▶ _WHAT YOU SHOULD DO_: Look below for the line containing "JP2 pin 2: SIG -> none"; write out that line and each one after it to the end, exactly, and nothing else.

▶ _LISTED RECORDS_:
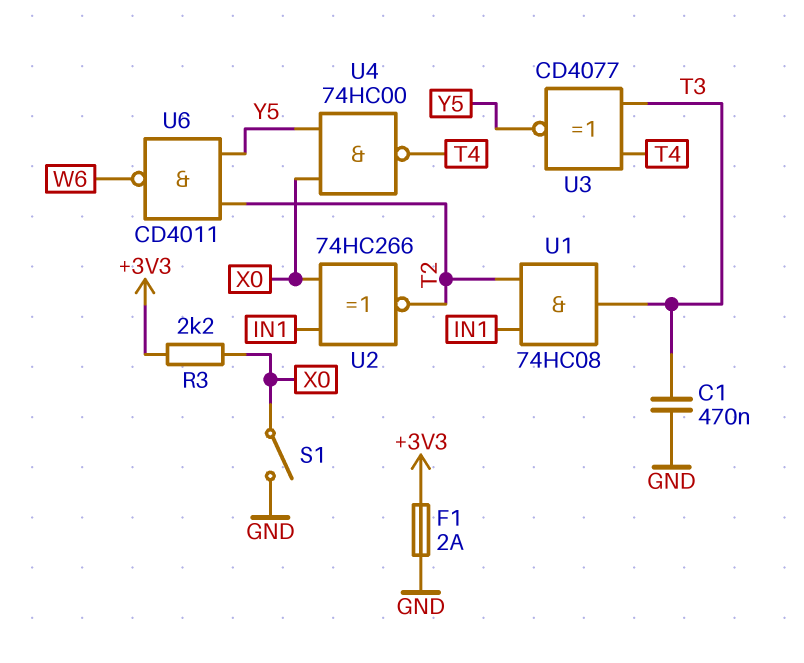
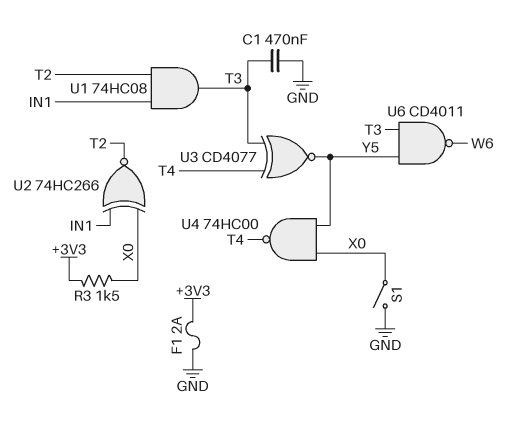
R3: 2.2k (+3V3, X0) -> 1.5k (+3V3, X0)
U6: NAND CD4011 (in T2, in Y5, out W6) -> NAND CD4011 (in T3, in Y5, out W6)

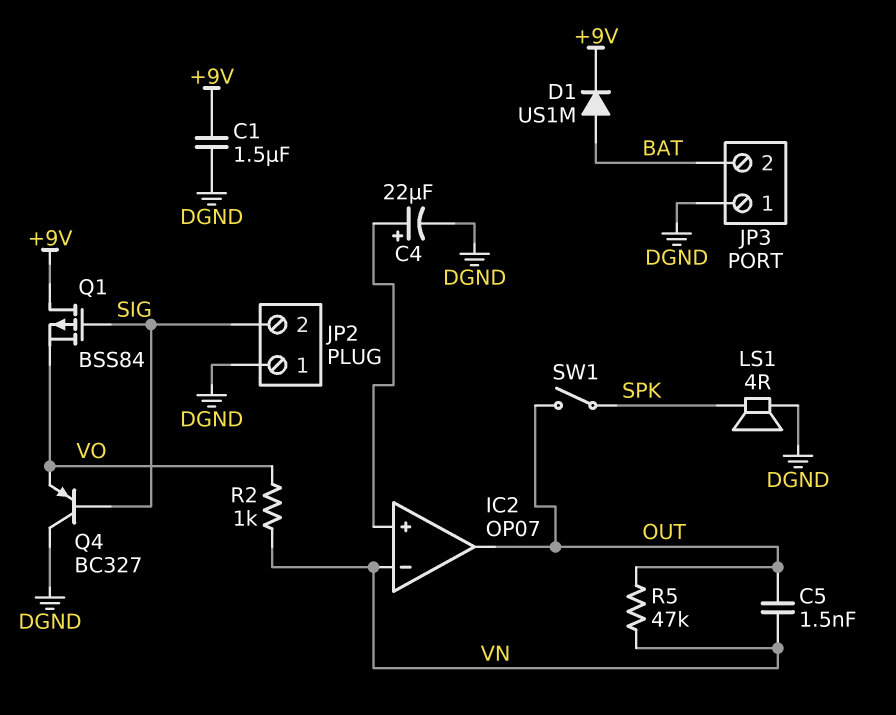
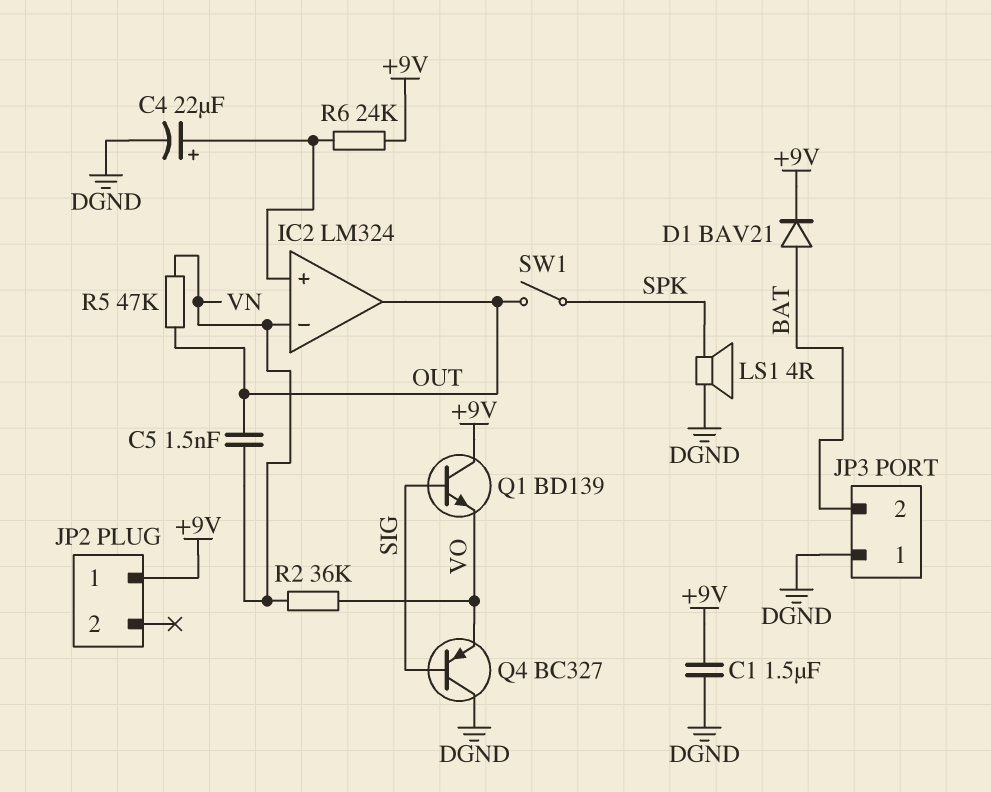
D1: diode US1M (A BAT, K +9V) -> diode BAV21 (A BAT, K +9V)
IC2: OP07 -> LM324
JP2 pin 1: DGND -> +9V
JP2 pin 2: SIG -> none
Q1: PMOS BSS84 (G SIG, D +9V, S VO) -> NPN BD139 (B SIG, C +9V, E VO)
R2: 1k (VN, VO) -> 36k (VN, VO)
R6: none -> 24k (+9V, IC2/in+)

▶ _EXPECTED ANSWER_:
JP2 pin 2: SIG -> none
Q1: PMOS BSS84 (G SIG, D +9V, S VO) -> NPN BD139 (B SIG, C +9V, E VO)
R2: 1k (VN, VO) -> 36k (VN, VO)
R6: none -> 24k (+9V, IC2/in+)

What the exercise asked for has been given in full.